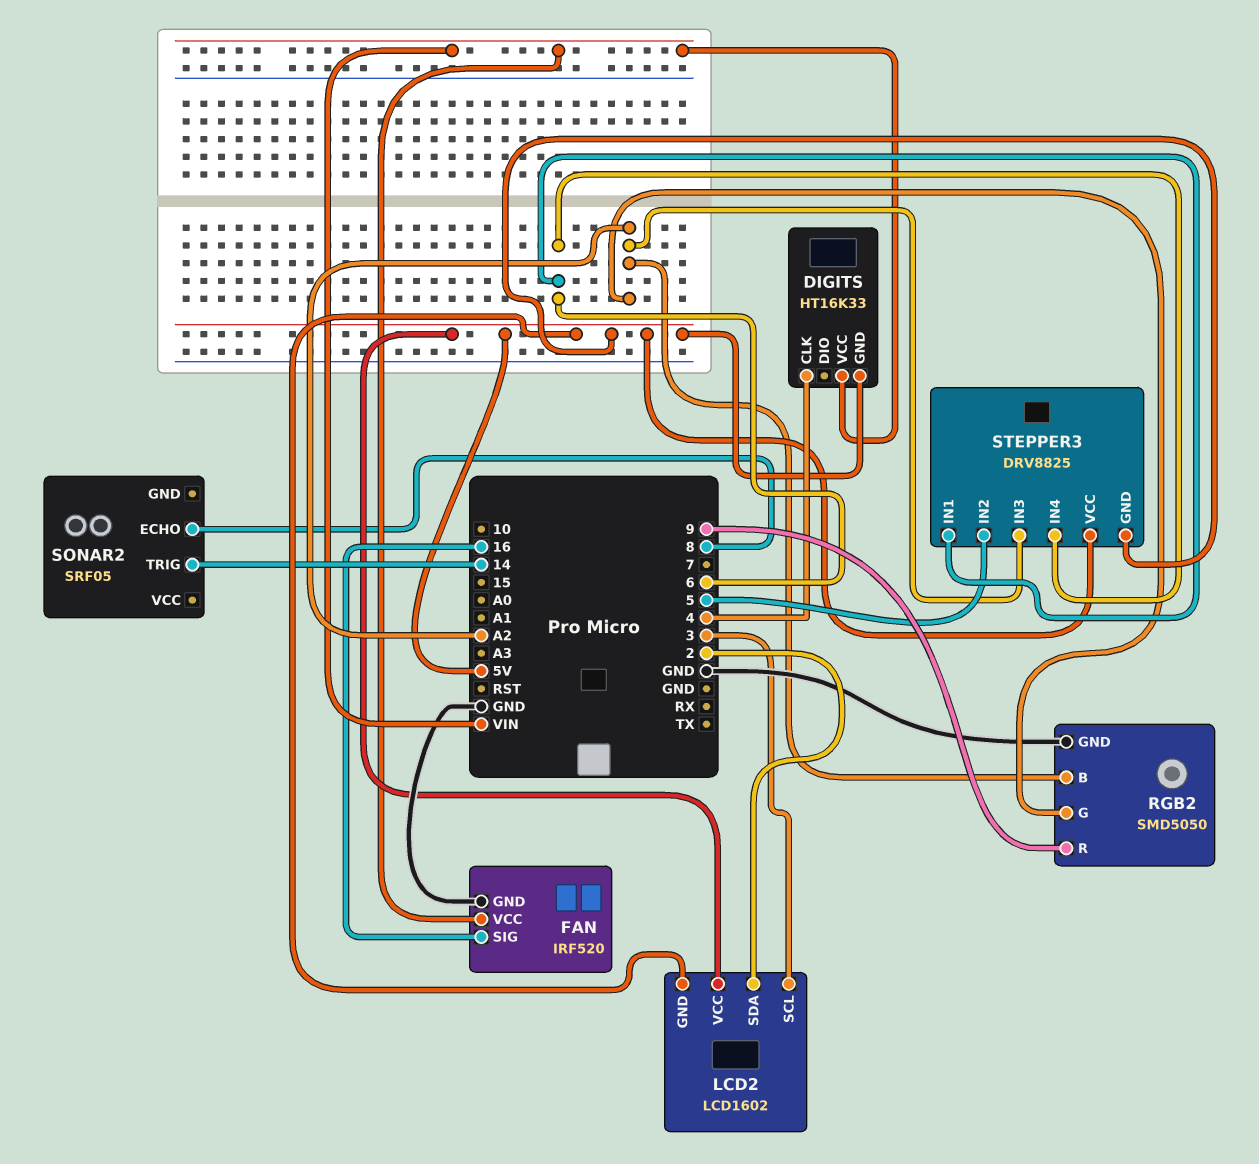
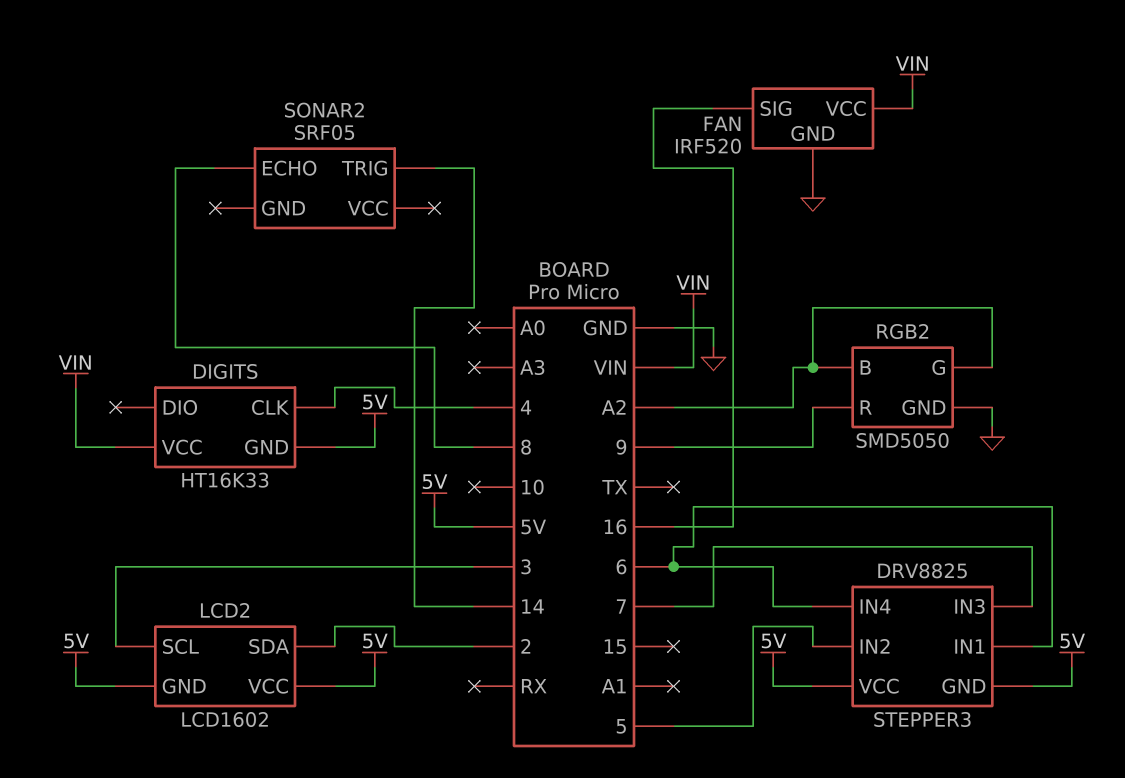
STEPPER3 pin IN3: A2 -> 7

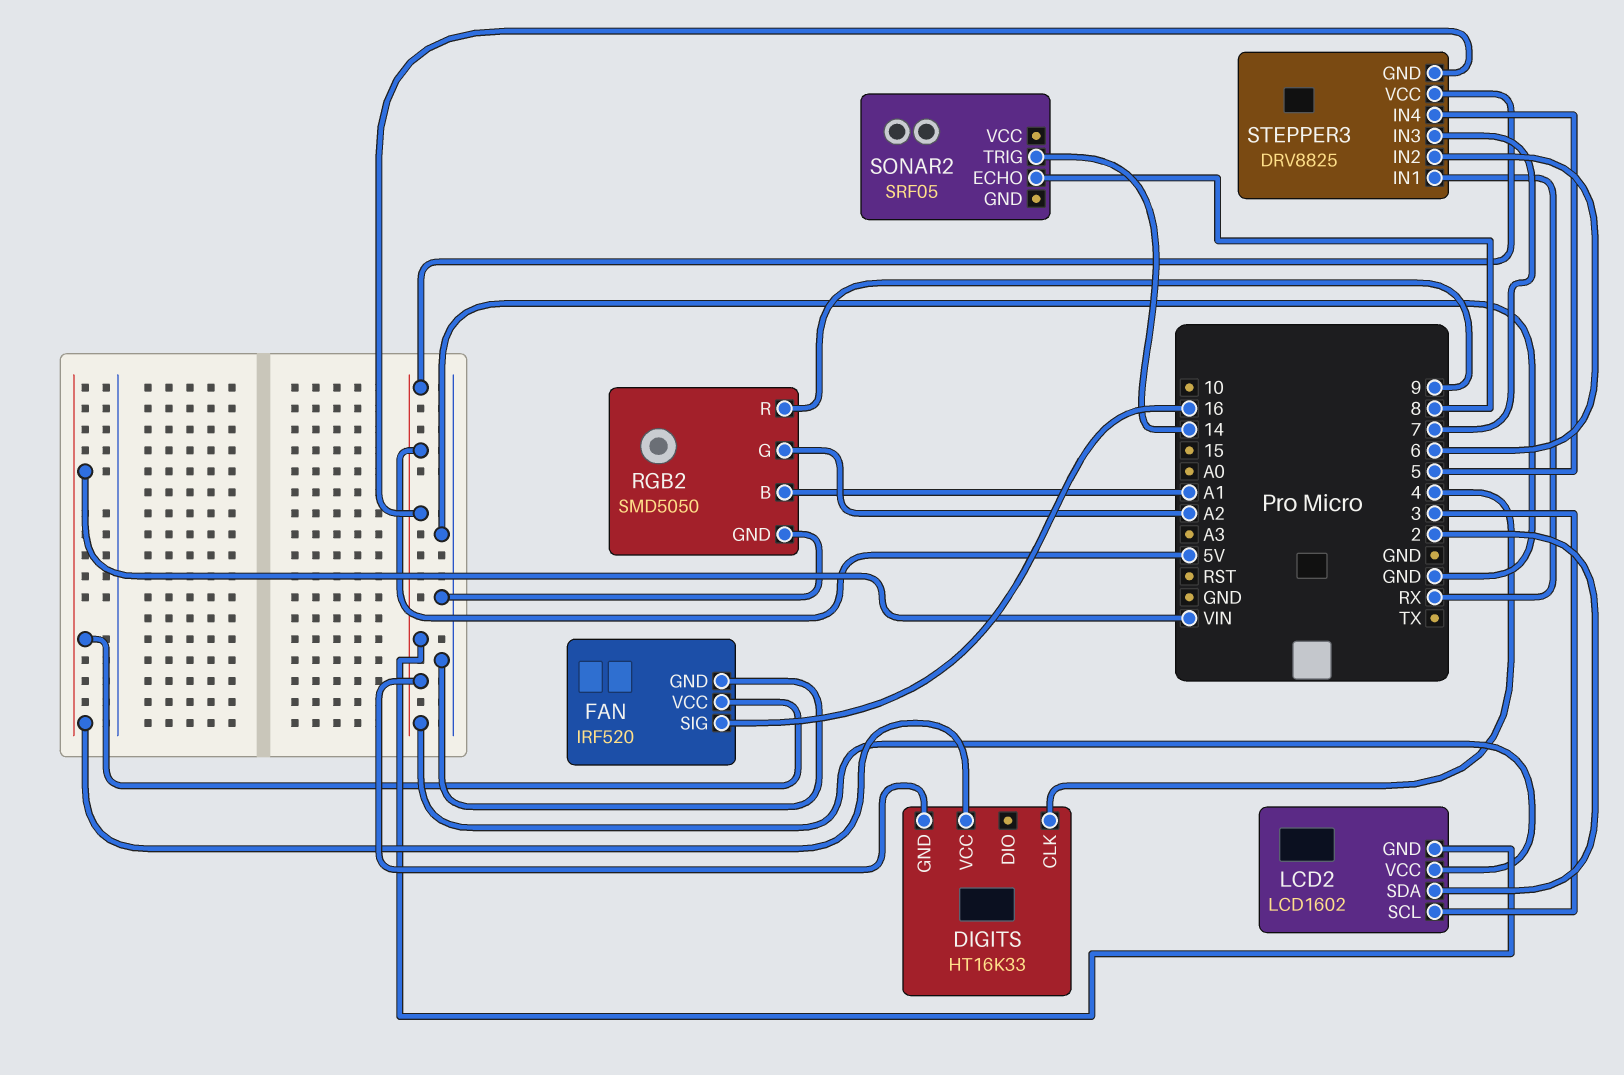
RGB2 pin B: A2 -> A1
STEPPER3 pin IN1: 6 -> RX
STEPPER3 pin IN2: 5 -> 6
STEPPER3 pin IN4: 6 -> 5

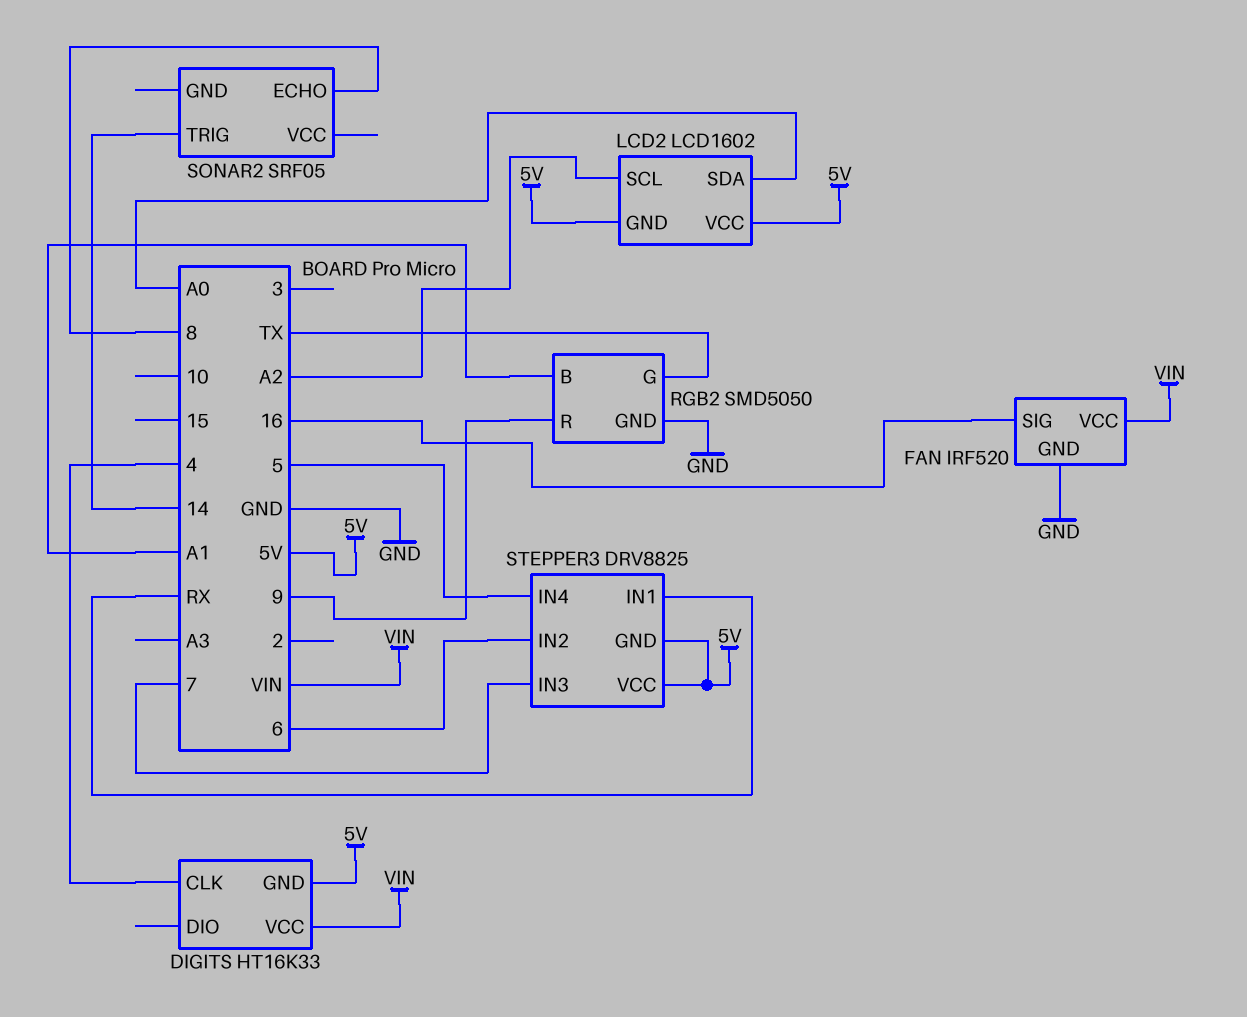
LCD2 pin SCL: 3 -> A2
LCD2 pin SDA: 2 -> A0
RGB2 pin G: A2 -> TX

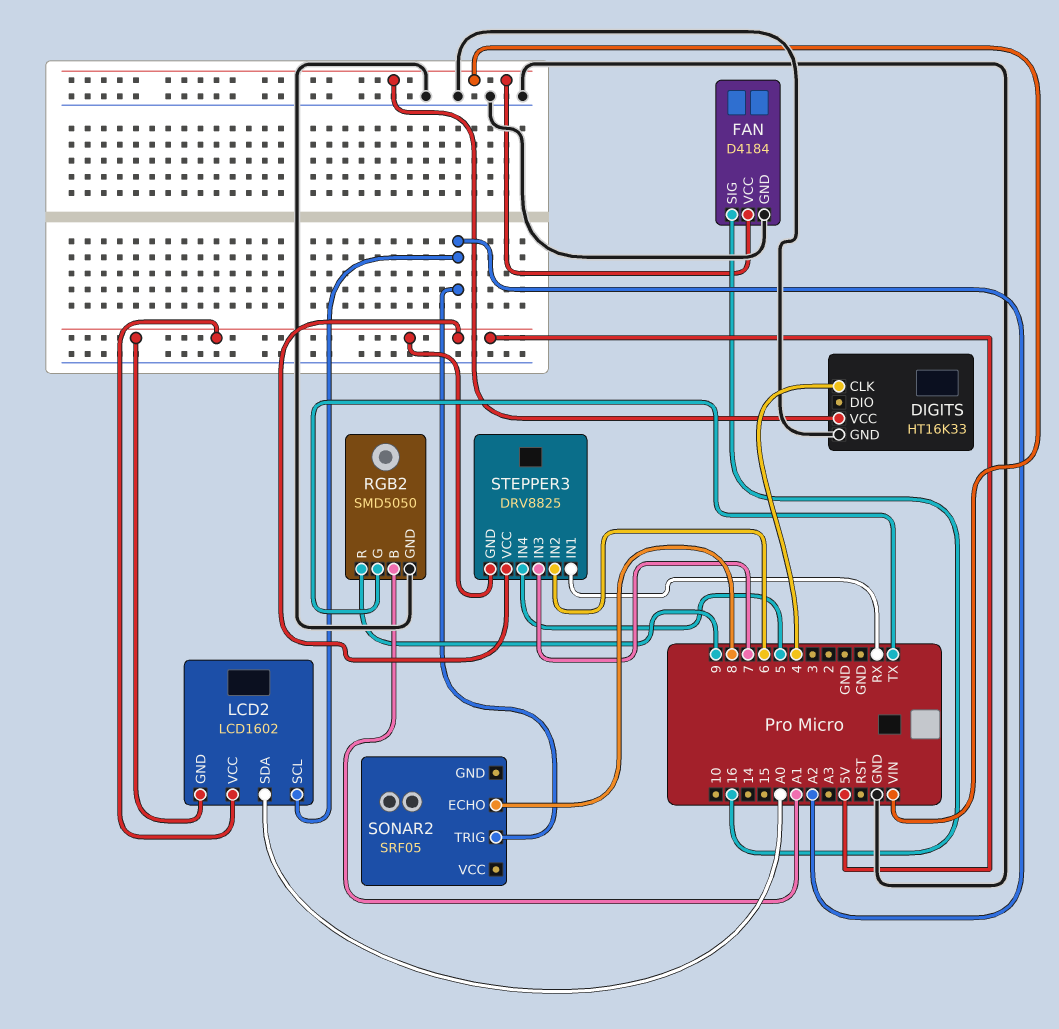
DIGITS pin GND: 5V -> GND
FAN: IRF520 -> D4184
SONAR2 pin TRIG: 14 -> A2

■ **Aim of the task**
All of the records need repeating exactly, except for the pictures.

■ **Answer for this exercise**
STEPPER3 pin IN3: A2 -> 7

RGB2 pin B: A2 -> A1
STEPPER3 pin IN1: 6 -> RX
STEPPER3 pin IN2: 5 -> 6
STEPPER3 pin IN4: 6 -> 5

LCD2 pin SCL: 3 -> A2
LCD2 pin SDA: 2 -> A0
RGB2 pin G: A2 -> TX

DIGITS pin GND: 5V -> GND
FAN: IRF520 -> D4184
SONAR2 pin TRIG: 14 -> A2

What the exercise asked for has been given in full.